YOUR GOAL:
For every line below, restate it exactly and drop the images.

AVAILABLE DATA:
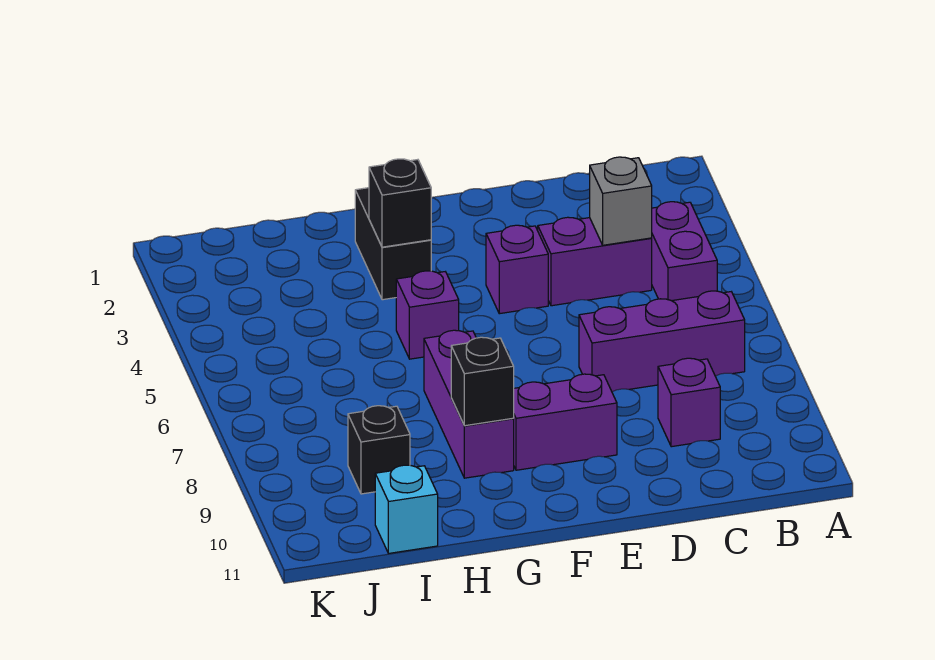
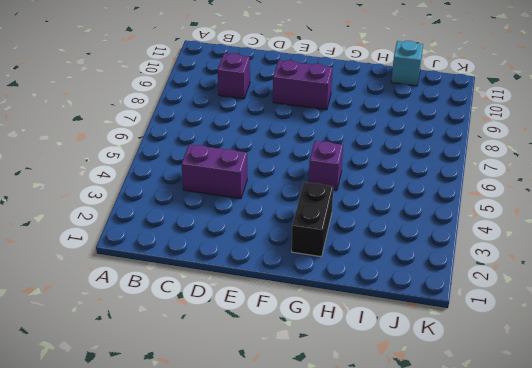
none -> purple brick B4:B5 level 1
none -> purple brick B7:D7 level 1
none -> purple brick E4 level 1

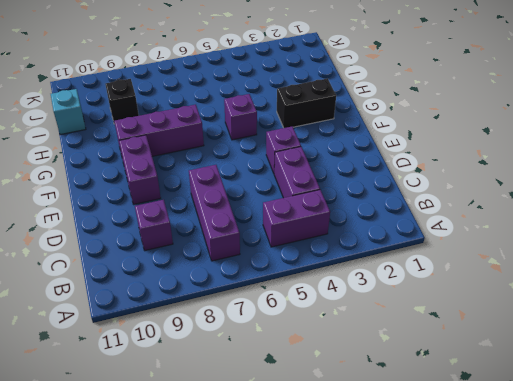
none -> grey brick C4 level 2
none -> black brick G3 level 2
none -> black brick G9 level 2

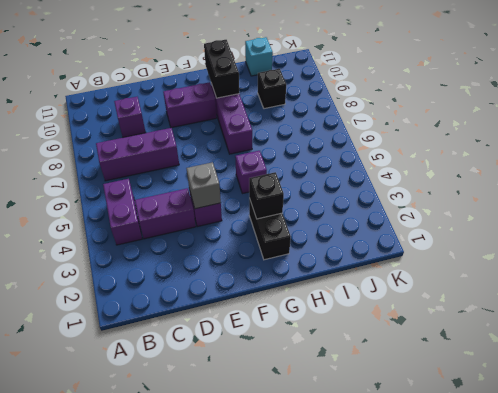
grey brick E4 level 2 -> grey brick C4 level 2
black brick G9:G10 level 2 -> black brick G9 level 2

ANSWER TO THIS TASK:
none -> purple brick B4:B5 level 1
none -> purple brick B7:D7 level 1
none -> purple brick E4 level 1

none -> grey brick C4 level 2
none -> black brick G3 level 2
none -> black brick G9 level 2

grey brick E4 level 2 -> grey brick C4 level 2
black brick G9:G10 level 2 -> black brick G9 level 2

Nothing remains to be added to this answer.